What the task asks: Could the data below please be reproduced word for word, without the pictures?

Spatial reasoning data
——

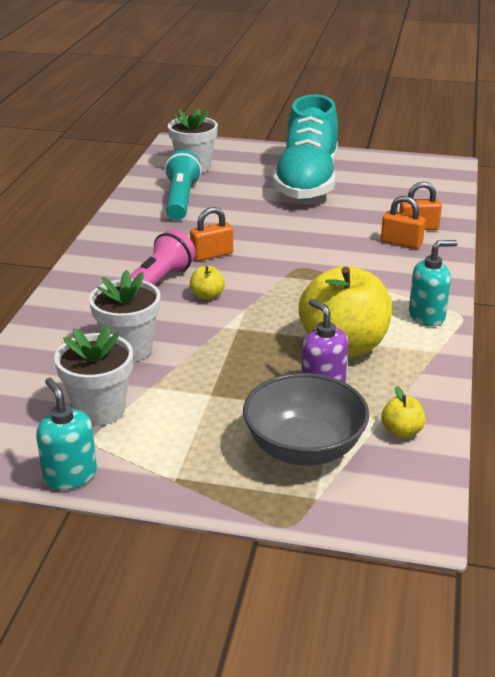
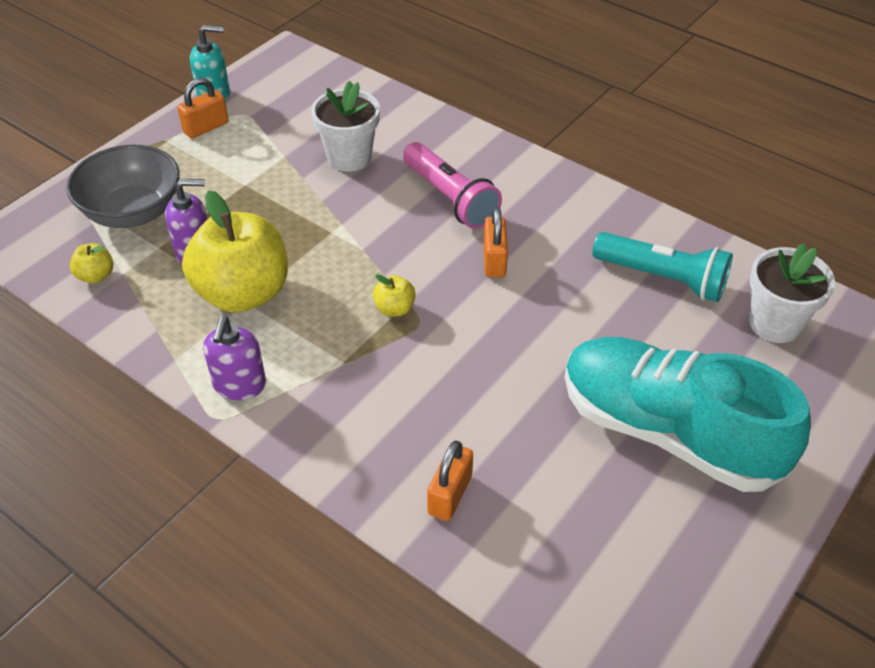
camera: 115 degrees right, 15 degrees up
(100, 410) = (276, 124): white flower pot -> none
(207, 295) = (407, 230): yellow apple -> yellow apple (394, 309)
(401, 243) = (418, 451): orange padlock -> orange padlock (206, 127)
(427, 316) = (239, 385): turquoise soap dispenser -> purple soap dispenser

——

Result of the exercise:
camera: 115 degrees right, 15 degrees up
(100, 410) = (276, 124): white flower pot -> none
(207, 295) = (407, 230): yellow apple -> yellow apple (394, 309)
(401, 243) = (418, 451): orange padlock -> orange padlock (206, 127)
(427, 316) = (239, 385): turquoise soap dispenser -> purple soap dispenser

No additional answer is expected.